▶ EXTRACTED DATA:
☆ ☆ ☆ ☆ ☆

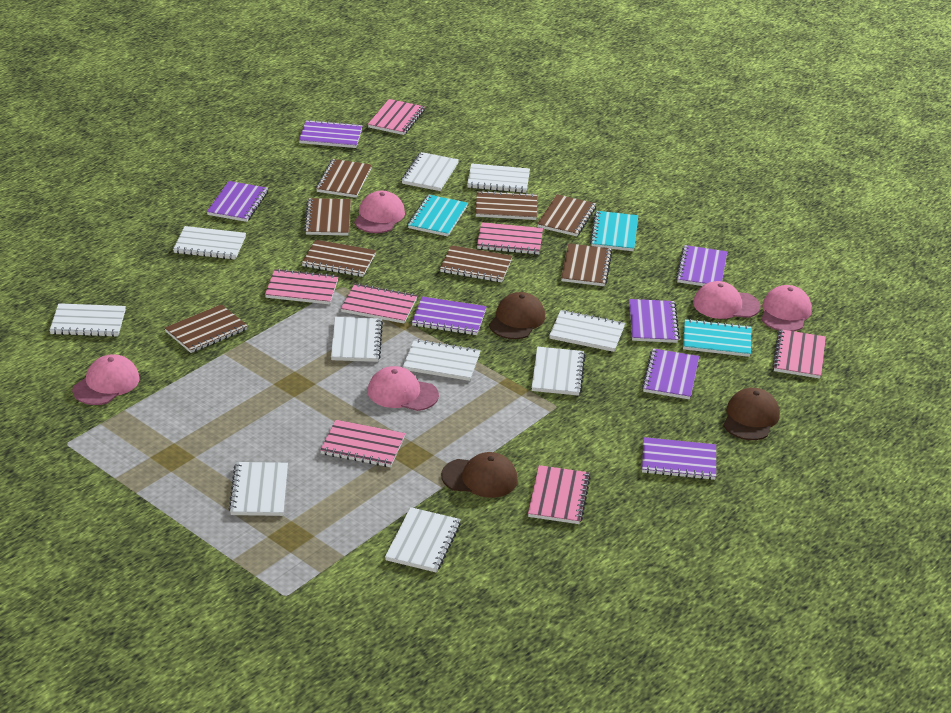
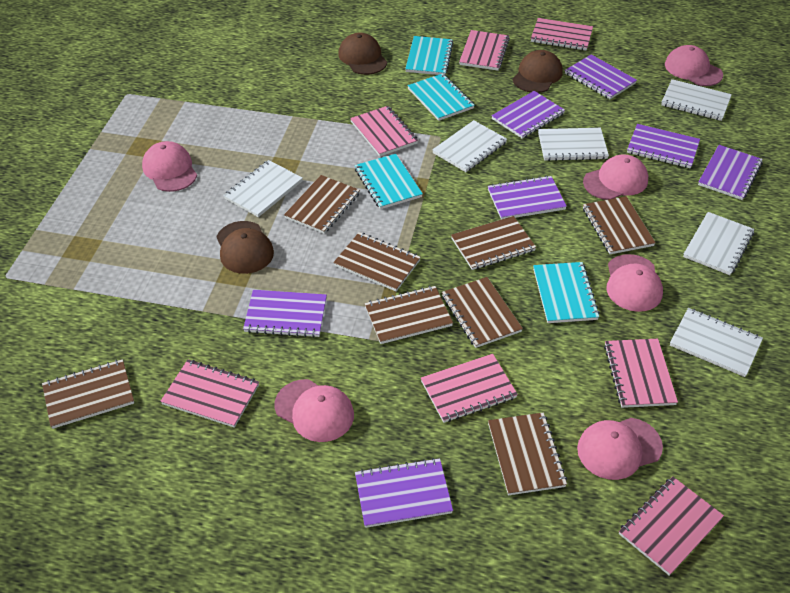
pink cap: 5 -> 6
turquoise notebook: 3 -> 4
white notebook: 10 -> 6

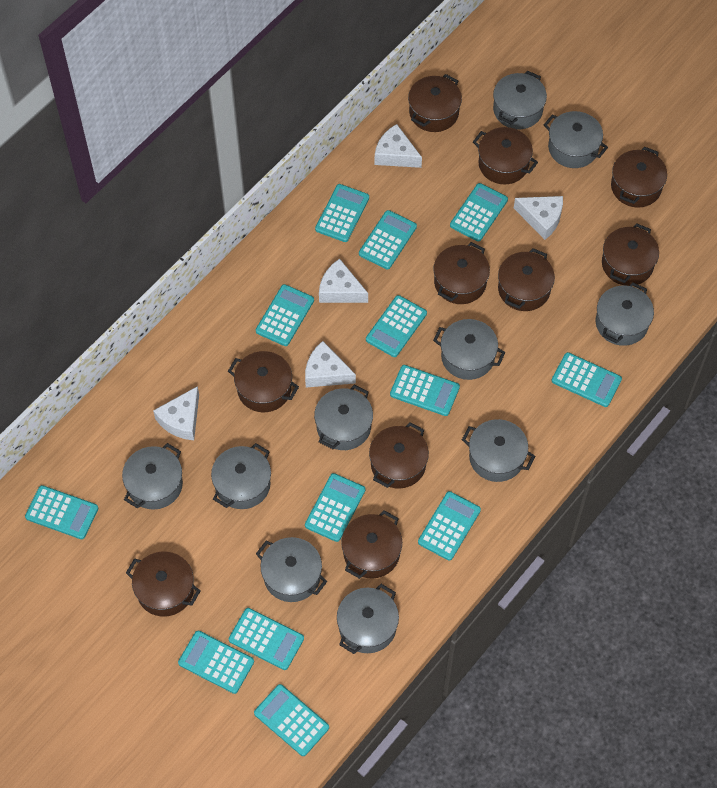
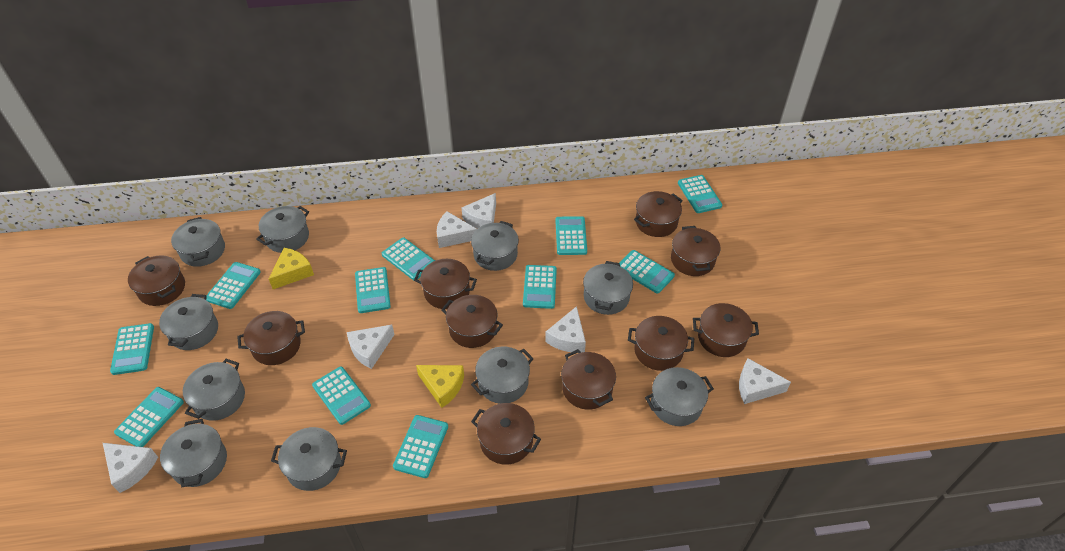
turquoise calculator: 13 -> 11
white cheese: 5 -> 6
yellow cheese: 0 -> 2

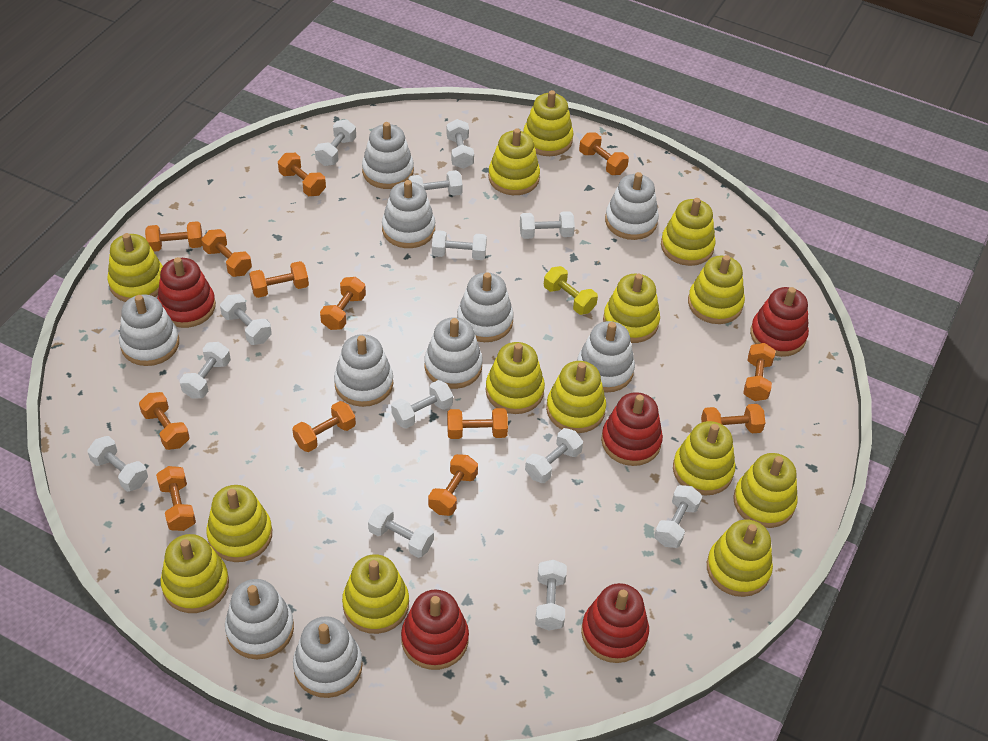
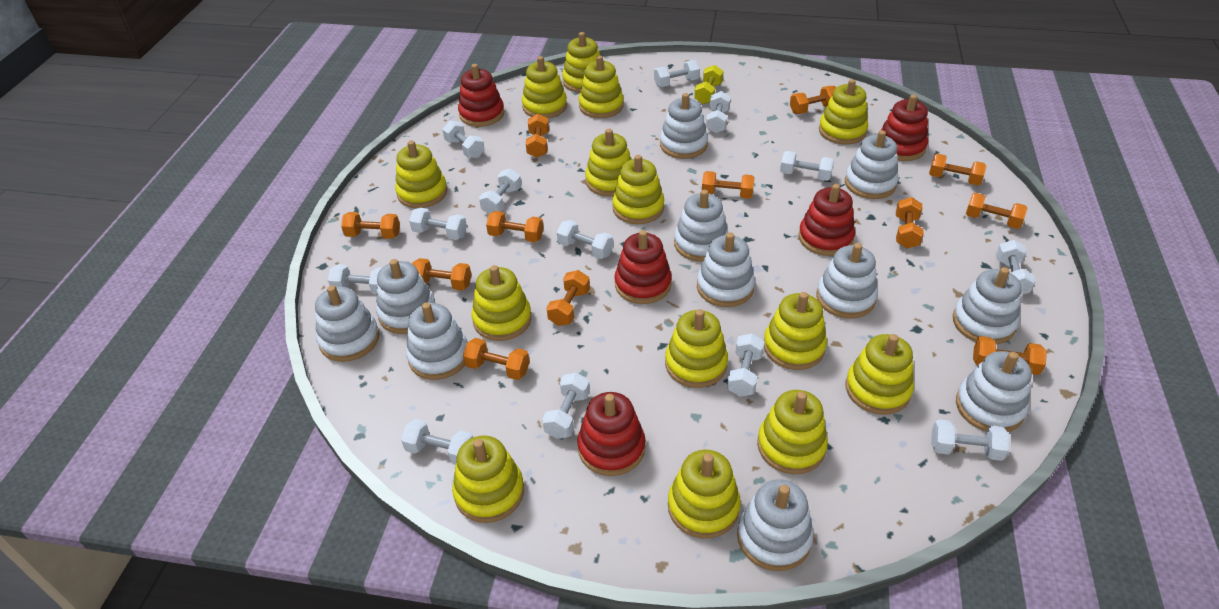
orange dumbbell: 13 -> 12
white stacking toy: 10 -> 11

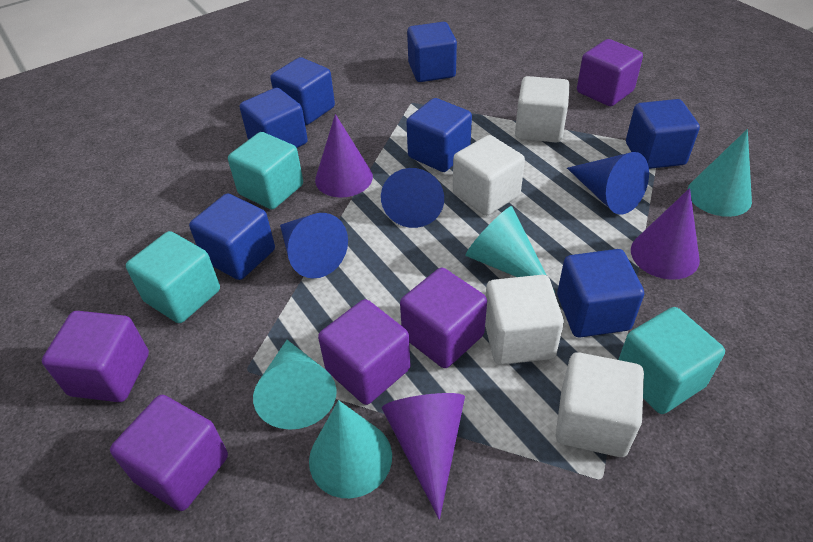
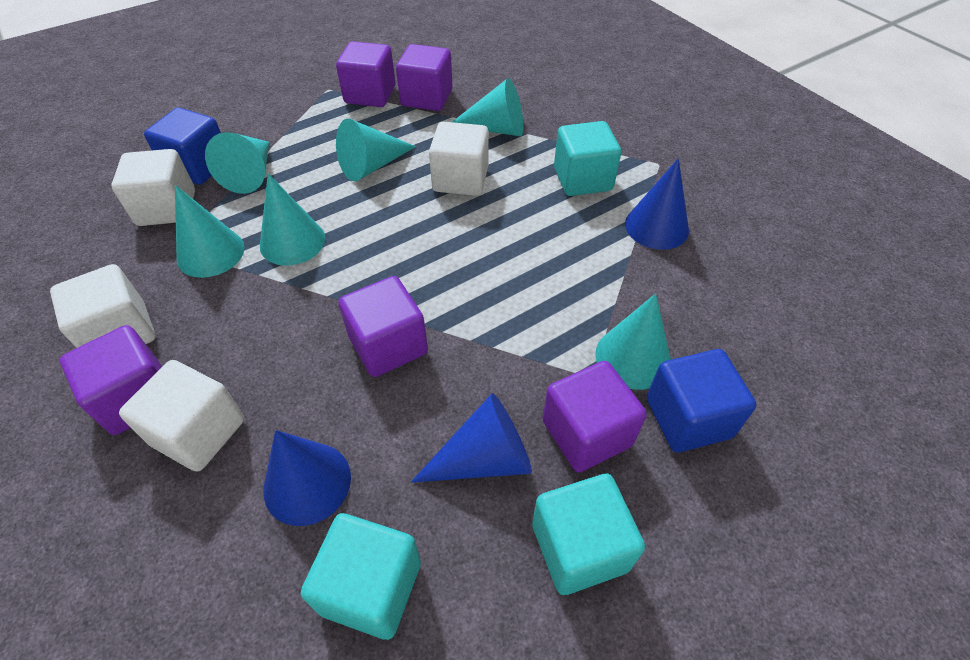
blue cube: 7 -> 2
purple cone: 3 -> 0
turquoise cone: 4 -> 6

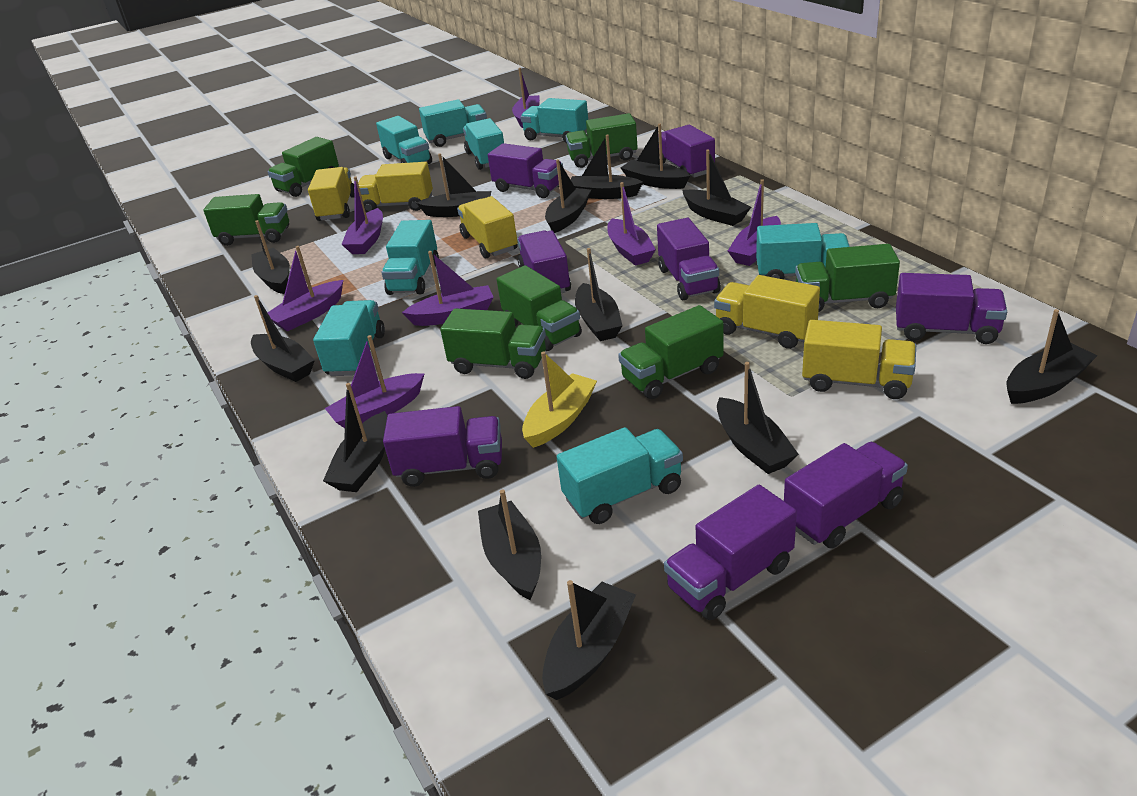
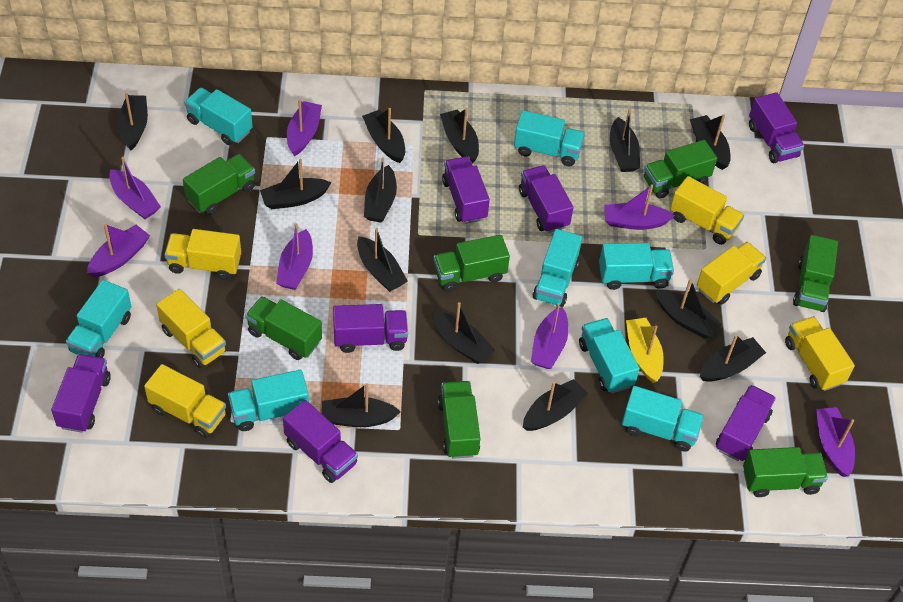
purple truck: 8 -> 7
yellow truck: 5 -> 6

☆ ☆ ☆ ☆ ☆

▶ TASK GOAL: Restate the data word for word while omitting each picture.

▶ RESULT OF THE TASK:
pink cap: 5 -> 6
turquoise notebook: 3 -> 4
white notebook: 10 -> 6

turquoise calculator: 13 -> 11
white cheese: 5 -> 6
yellow cheese: 0 -> 2

orange dumbbell: 13 -> 12
white stacking toy: 10 -> 11

blue cube: 7 -> 2
purple cone: 3 -> 0
turquoise cone: 4 -> 6

purple truck: 8 -> 7
yellow truck: 5 -> 6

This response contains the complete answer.